→ **What is being asked**:
Please give again every entry exactly as it appears, setting aside the pictures.

[Structured diff data]
--------------------
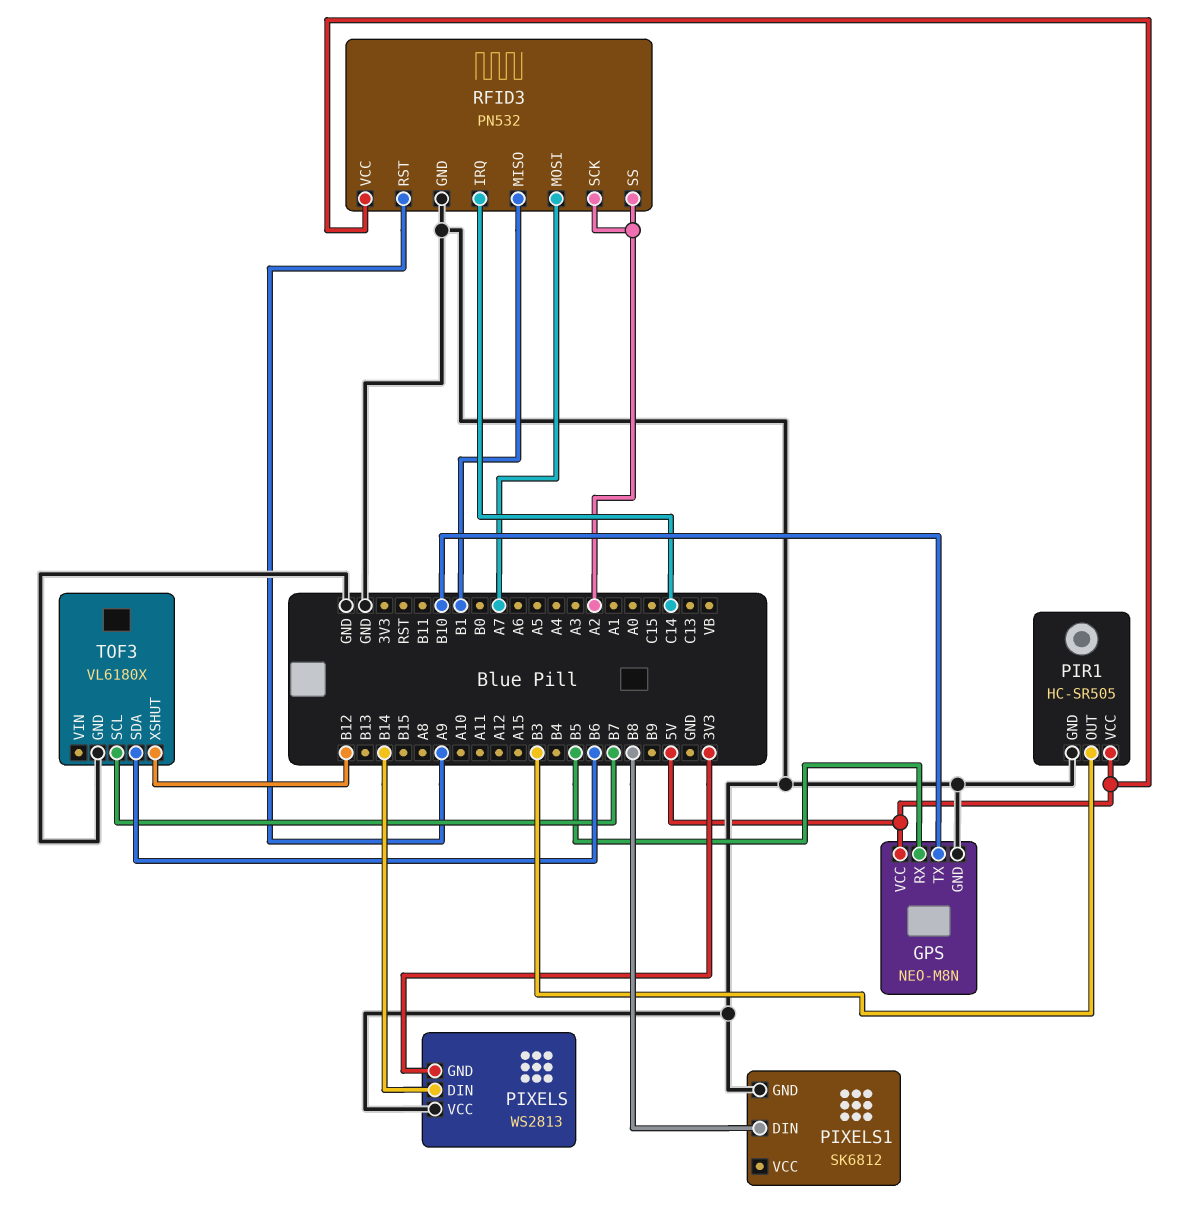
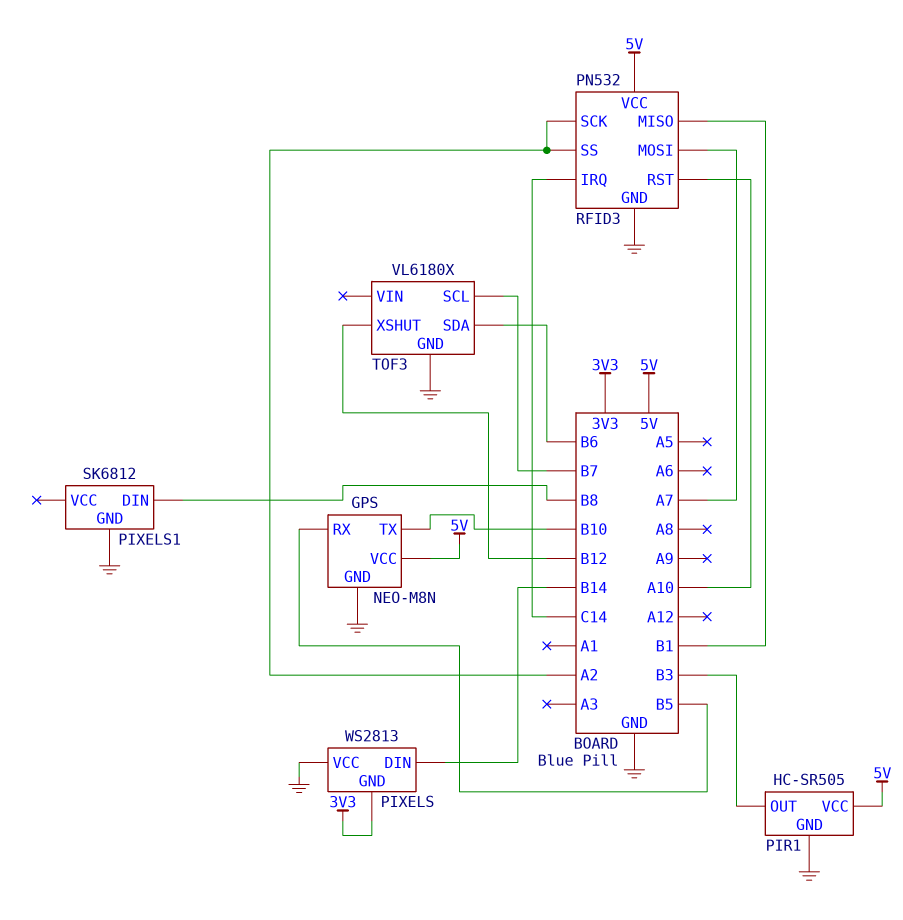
RFID3 pin RST: A9 -> A10

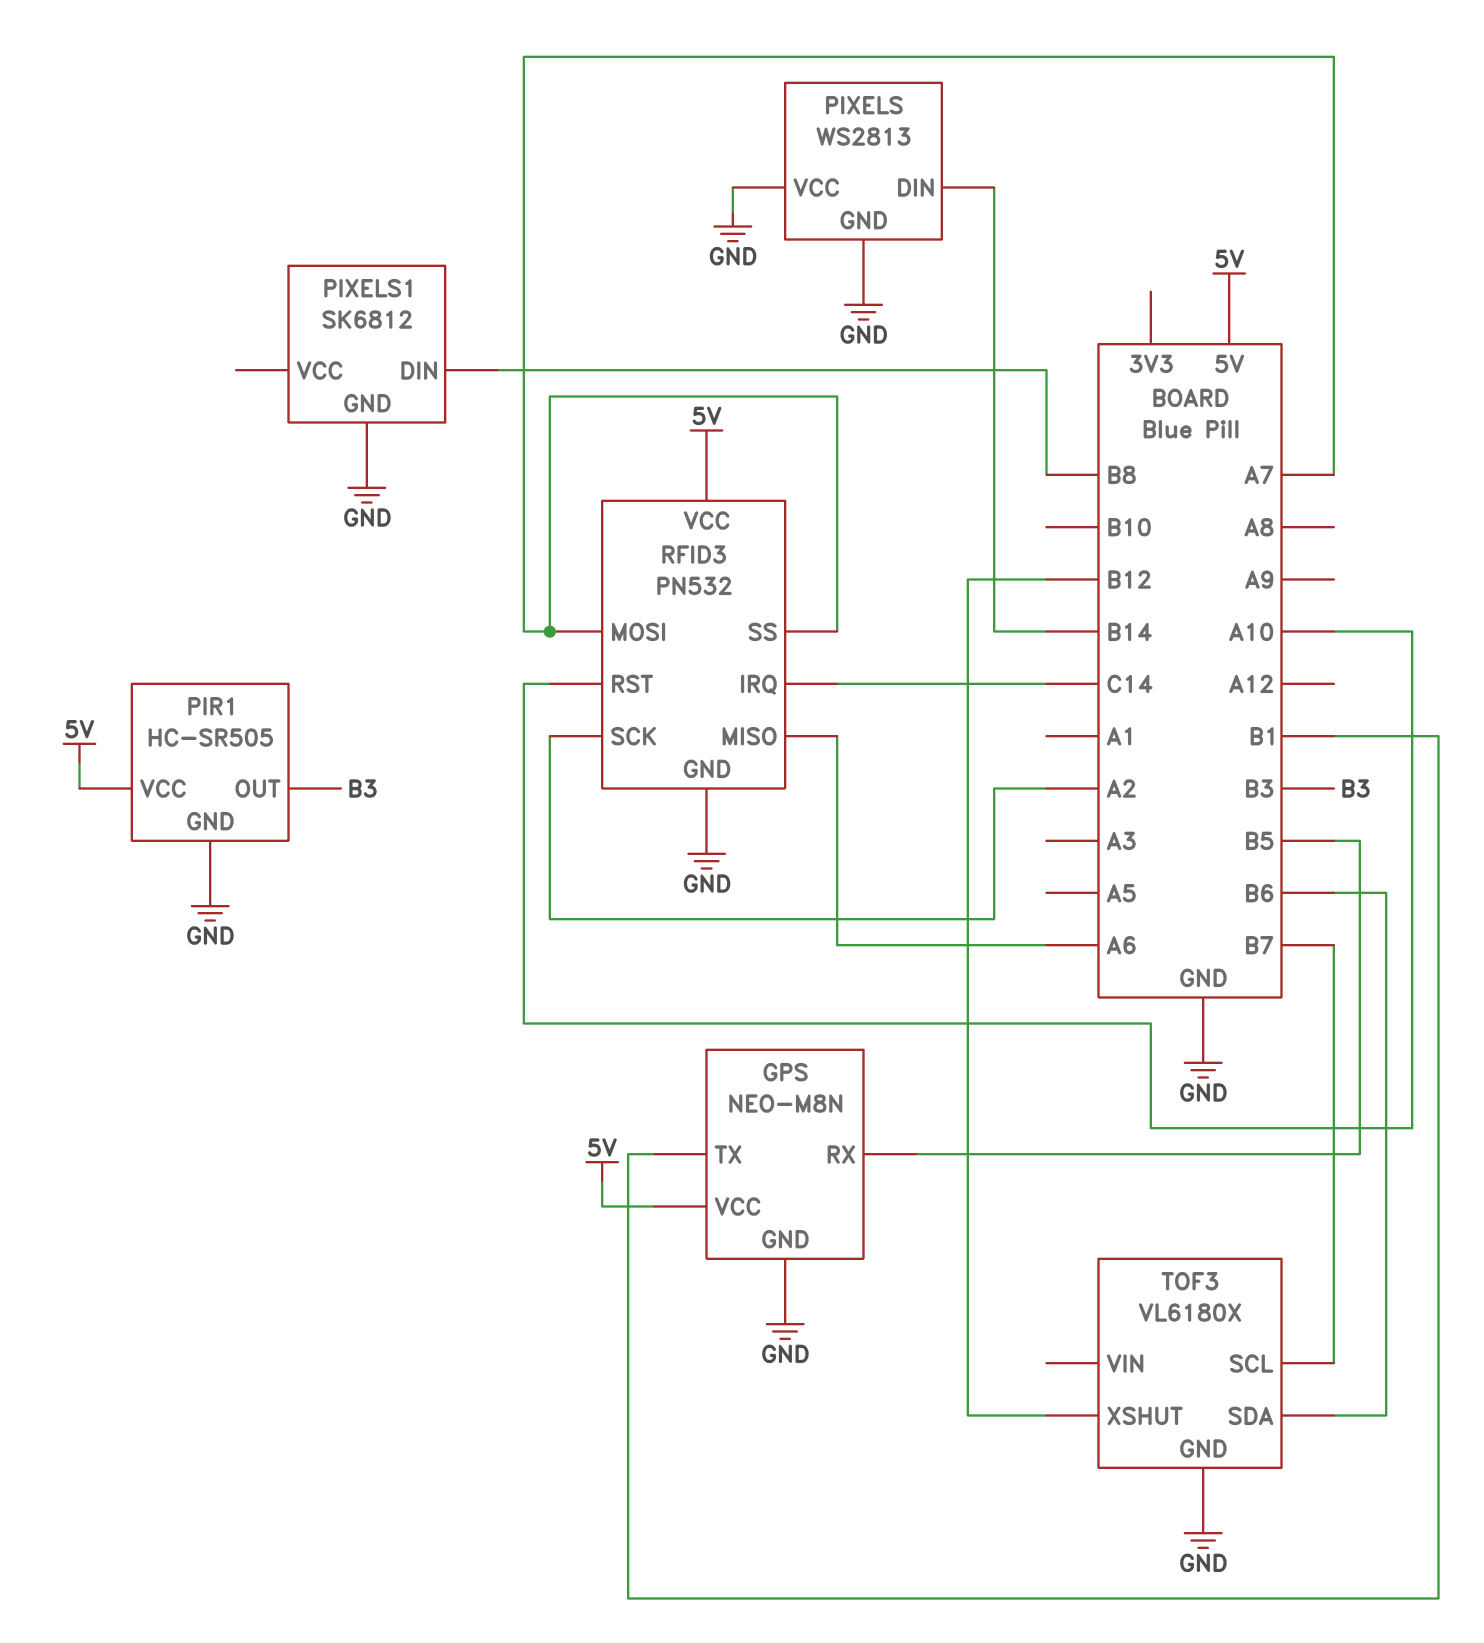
GPS pin TX: B10 -> B1
PIXELS pin GND: 3V3 -> GND
RFID3 pin MISO: B1 -> A6
RFID3 pin SS: A2 -> A7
--------------------
→ **Task output**:
RFID3 pin RST: A9 -> A10

GPS pin TX: B10 -> B1
PIXELS pin GND: 3V3 -> GND
RFID3 pin MISO: B1 -> A6
RFID3 pin SS: A2 -> A7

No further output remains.